## DATA IN THIS EXERCISE
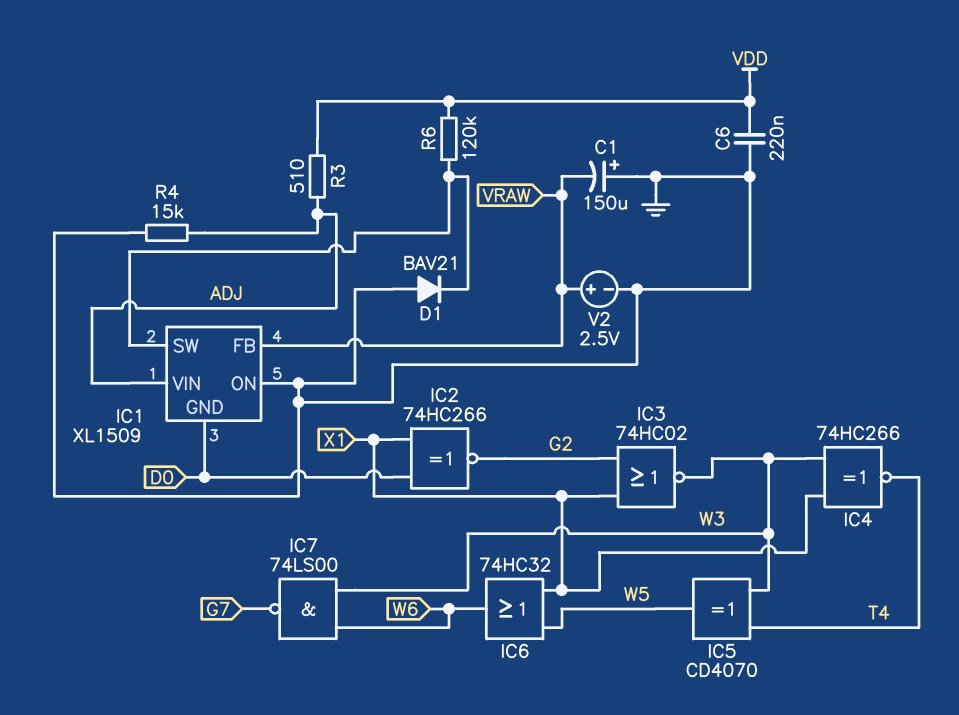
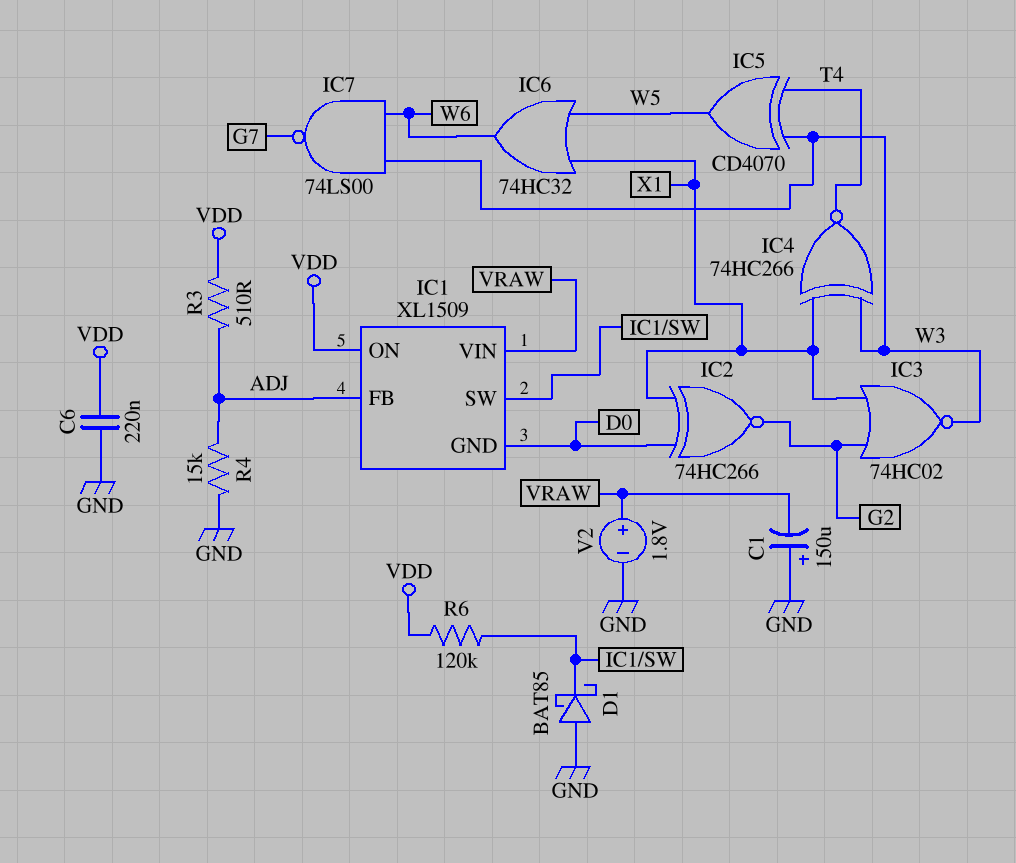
D1: diode BAV21 (A GND, K IC1/SW) -> schottky BAT85 (A GND, K IC1/SW)
IC1 pin FB: VRAW -> ADJ
IC1 pin ON: GND -> VDD
IC1 pin VIN: ADJ -> VRAW
V2: 2.5V (plus VRAW, minus GND) -> 1.8V (plus VRAW, minus GND)

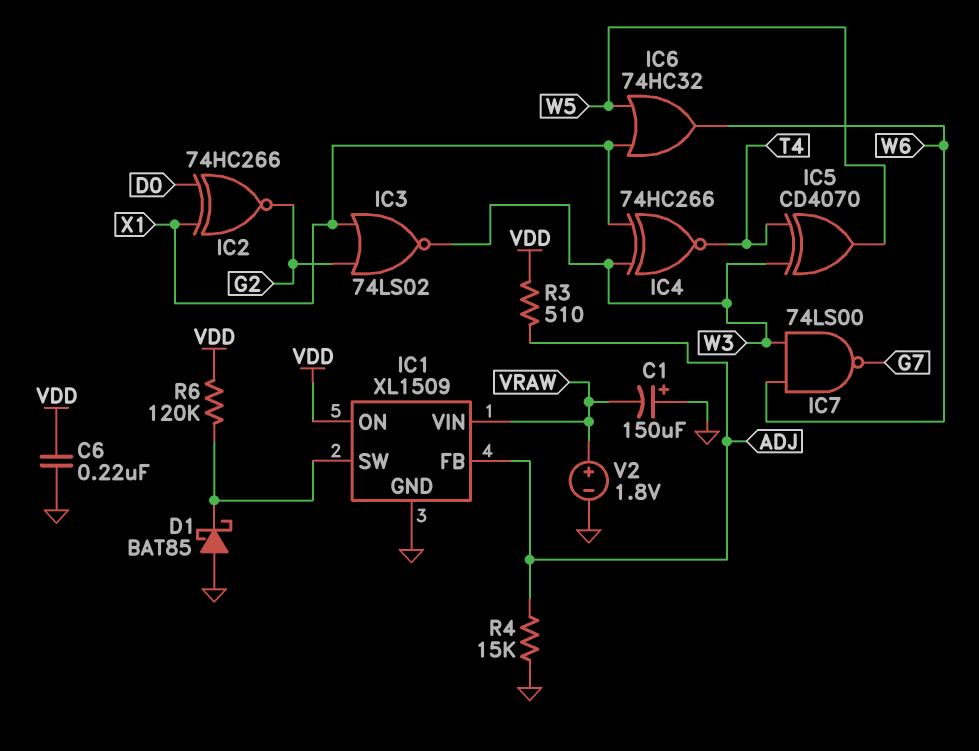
IC1 pin GND: D0 -> GND
IC3: NOR 74HC02 (in G2, in X1, out W3) -> NOR 74LS02 (in G2, in X1, out W3)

## INSTRUCTIONS FOR THE TASK
The records above should be output exactly, but without any of their pictures.

## RESULT OF THE EXERCISE
D1: diode BAV21 (A GND, K IC1/SW) -> schottky BAT85 (A GND, K IC1/SW)
IC1 pin FB: VRAW -> ADJ
IC1 pin ON: GND -> VDD
IC1 pin VIN: ADJ -> VRAW
V2: 2.5V (plus VRAW, minus GND) -> 1.8V (plus VRAW, minus GND)

IC1 pin GND: D0 -> GND
IC3: NOR 74HC02 (in G2, in X1, out W3) -> NOR 74LS02 (in G2, in X1, out W3)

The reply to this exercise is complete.